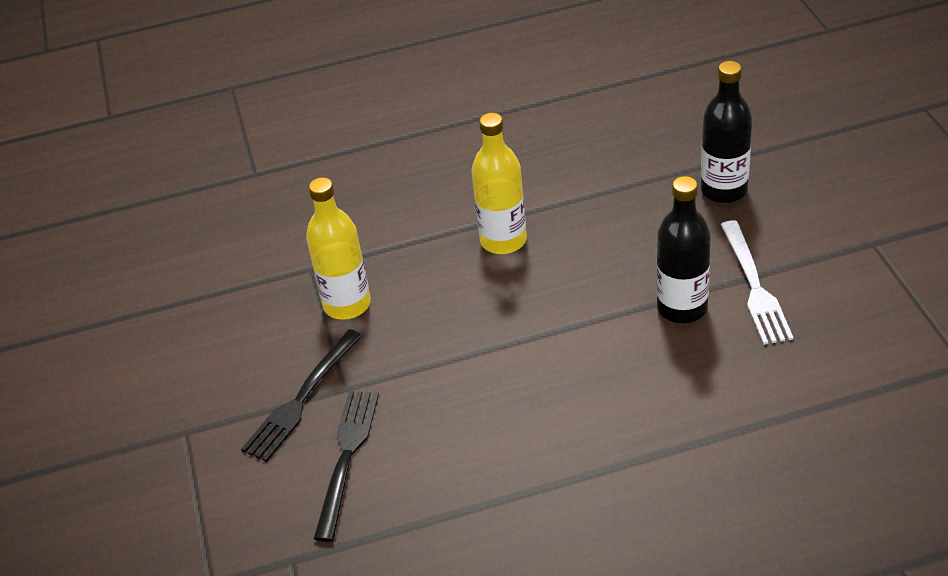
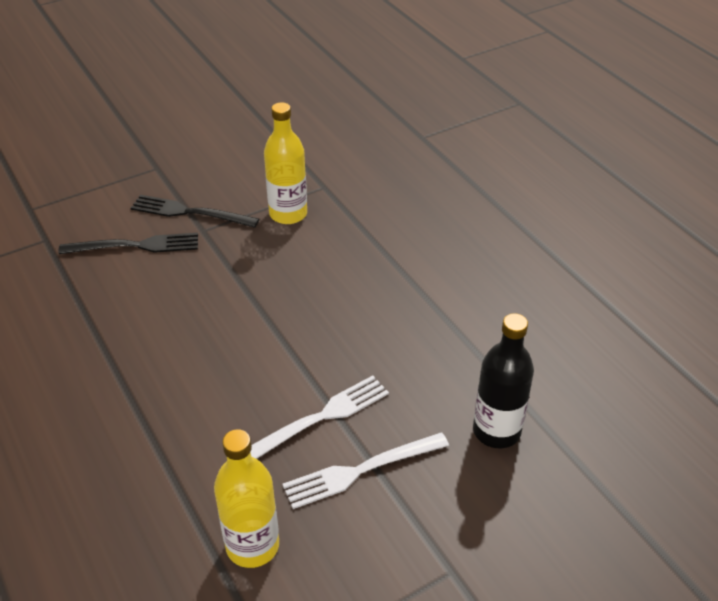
camera: 70 degrees right, 0 degrees up
(503, 240) = (381, 286): yellow bottle -> yellow bottle (252, 545)
(682, 308) = (321, 418): black bottle -> white fork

================================

**TASK OBJECTIVE**:
Please output all of the data exactly as given, omitting any images it holds.

**ANSWER BELOW**:
camera: 70 degrees right, 0 degrees up
(503, 240) = (381, 286): yellow bottle -> yellow bottle (252, 545)
(682, 308) = (321, 418): black bottle -> white fork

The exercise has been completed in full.